_What is being asked_
In your reply, repeat the full listing exactly and leave each picture out.

######

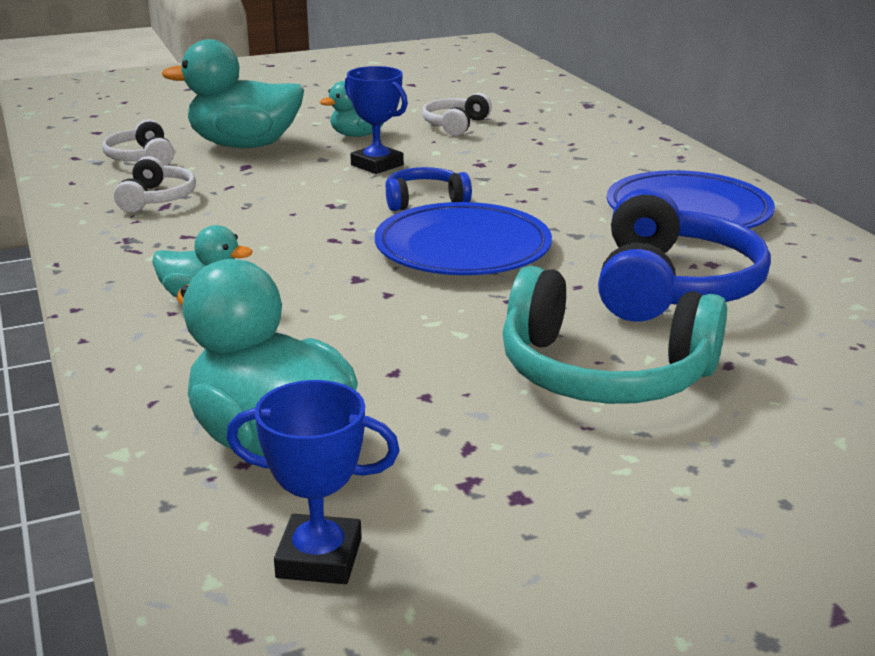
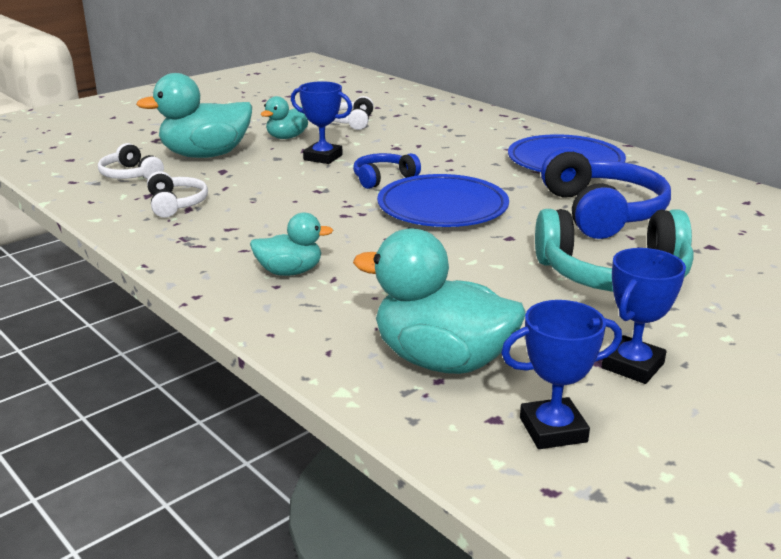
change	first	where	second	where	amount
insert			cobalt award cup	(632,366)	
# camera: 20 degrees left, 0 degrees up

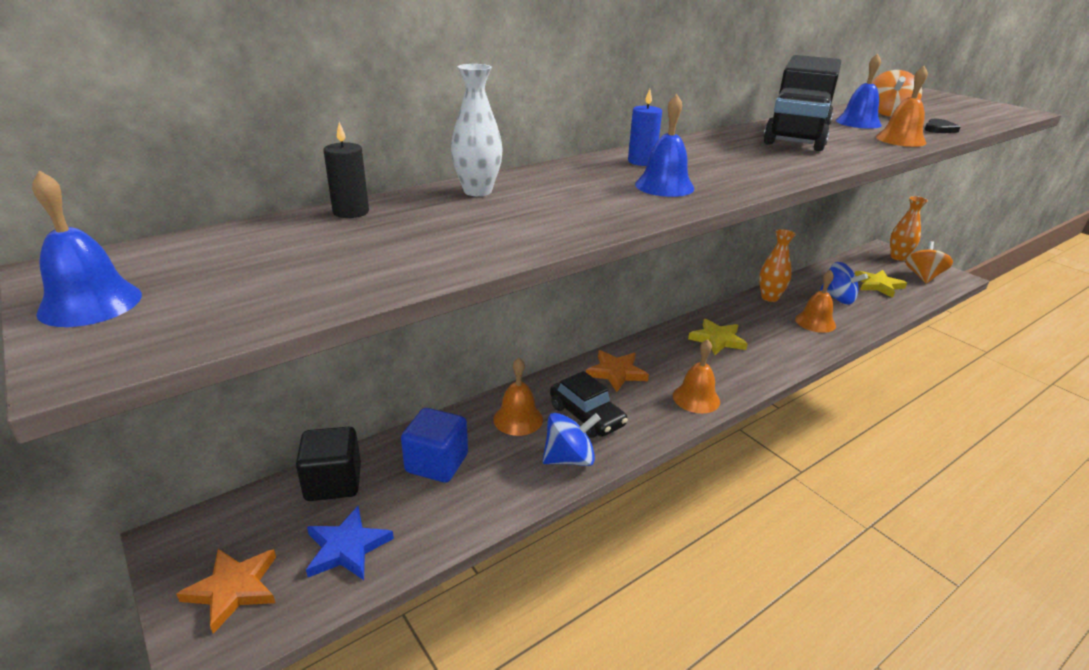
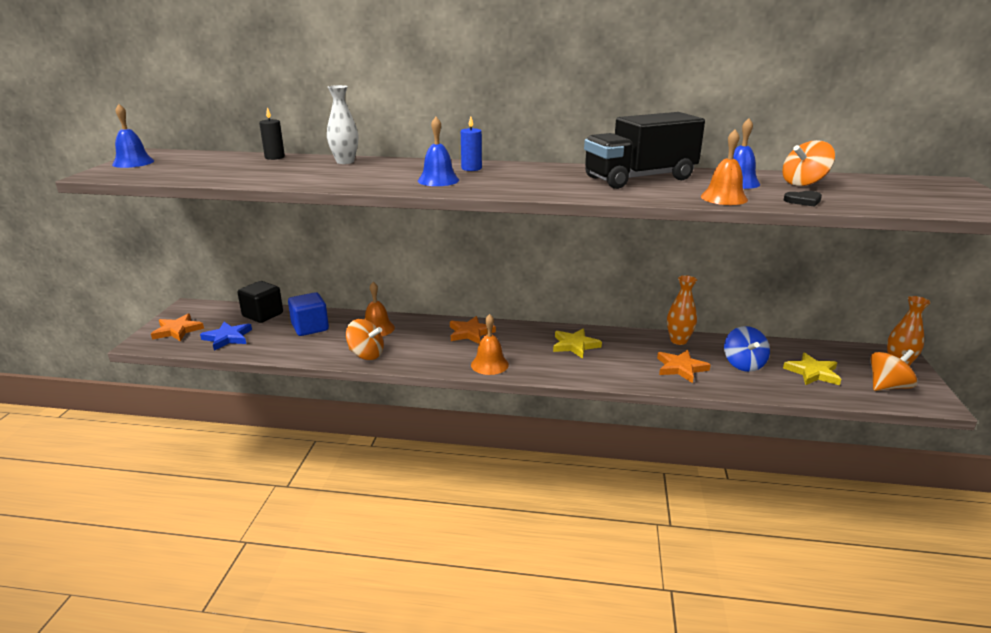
change	first	where	second	where	amount
replace	orange-coloured school bell	(815,322)	orange-coloured star shape	(681,368)	
delete	black automobile	(587,416)			
recolor	cobalt toy top	(569,459)	orange-coloured toy top	(366,355)	
# camera: 45 degrees right, 5 degrees down

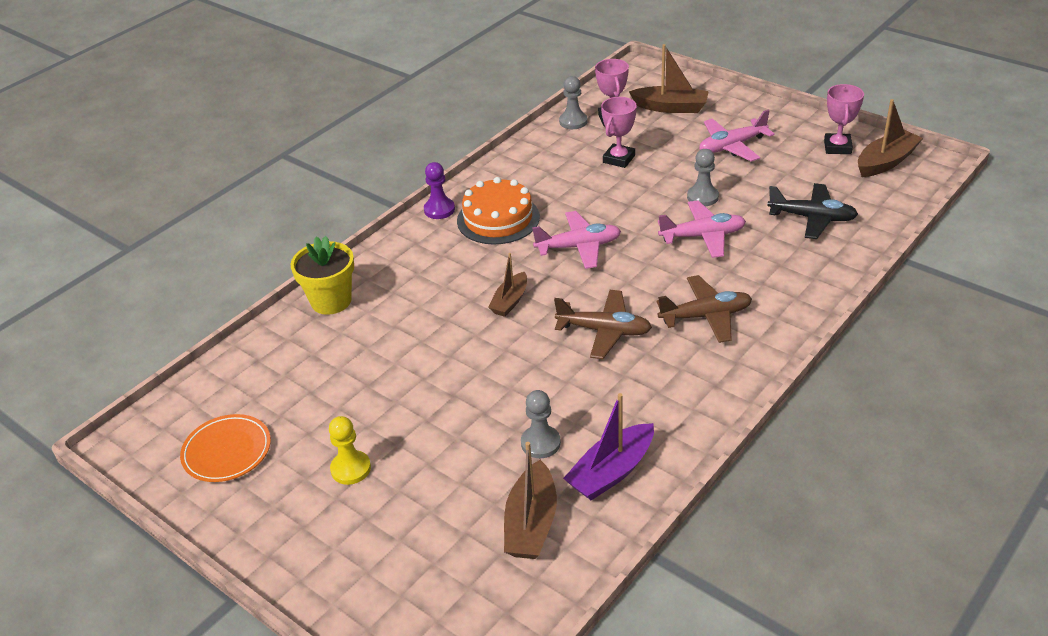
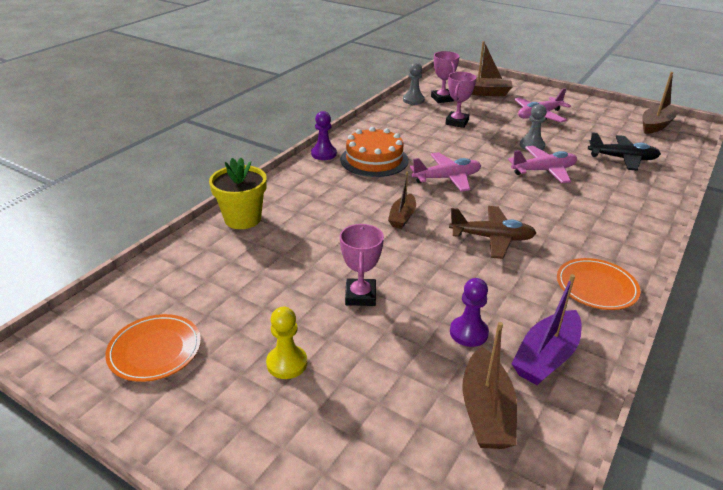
change	first	where	second	where	amount
move	rosy award cup	(837,147)		(360,296)	
delete	russet aeroplane	(705,316)			
recolor	grey game pawn	(540,443)	purple game pawn	(468,333)	
insert			orange-coloured flat dish	(596,287)	
# camera: 10 degrees left, 5 degrees down

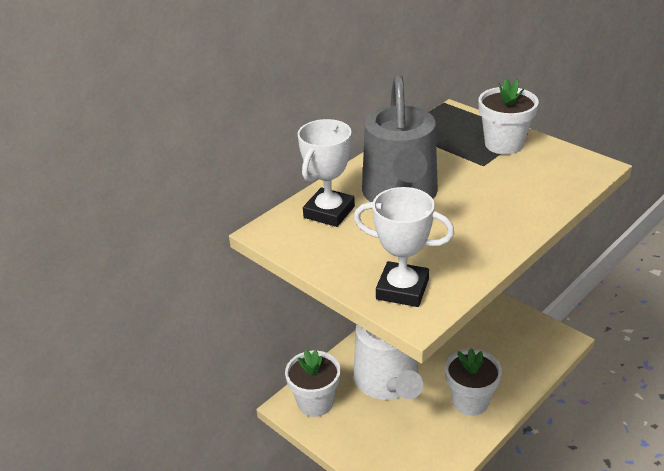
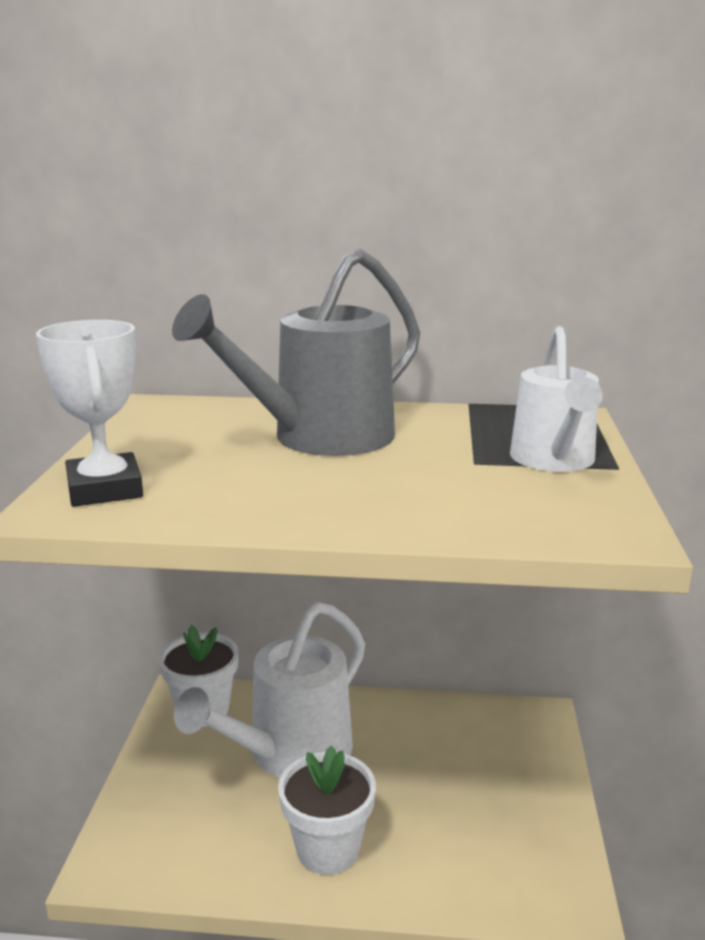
change	first	where	second	where	amount
replace	pure white potted plant	(504,144)	pure white watering pot	(554,461)	
delete	pure white award cup	(329,212)			
# camera: 50 degrees right, 15 degrees down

######

_Result of the task_
change	first	where	second	where	amount
insert			cobalt award cup	(632,366)	
# camera: 20 degrees left, 0 degrees up

change	first	where	second	where	amount
replace	orange-coloured school bell	(815,322)	orange-coloured star shape	(681,368)	
delete	black automobile	(587,416)			
recolor	cobalt toy top	(569,459)	orange-coloured toy top	(366,355)	
# camera: 45 degrees right, 5 degrees down

change	first	where	second	where	amount
move	rosy award cup	(837,147)		(360,296)	
delete	russet aeroplane	(705,316)			
recolor	grey game pawn	(540,443)	purple game pawn	(468,333)	
insert			orange-coloured flat dish	(596,287)	
# camera: 10 degrees left, 5 degrees down

change	first	where	second	where	amount
replace	pure white potted plant	(504,144)	pure white watering pot	(554,461)	
delete	pure white award cup	(329,212)			
# camera: 50 degrees right, 15 degrees down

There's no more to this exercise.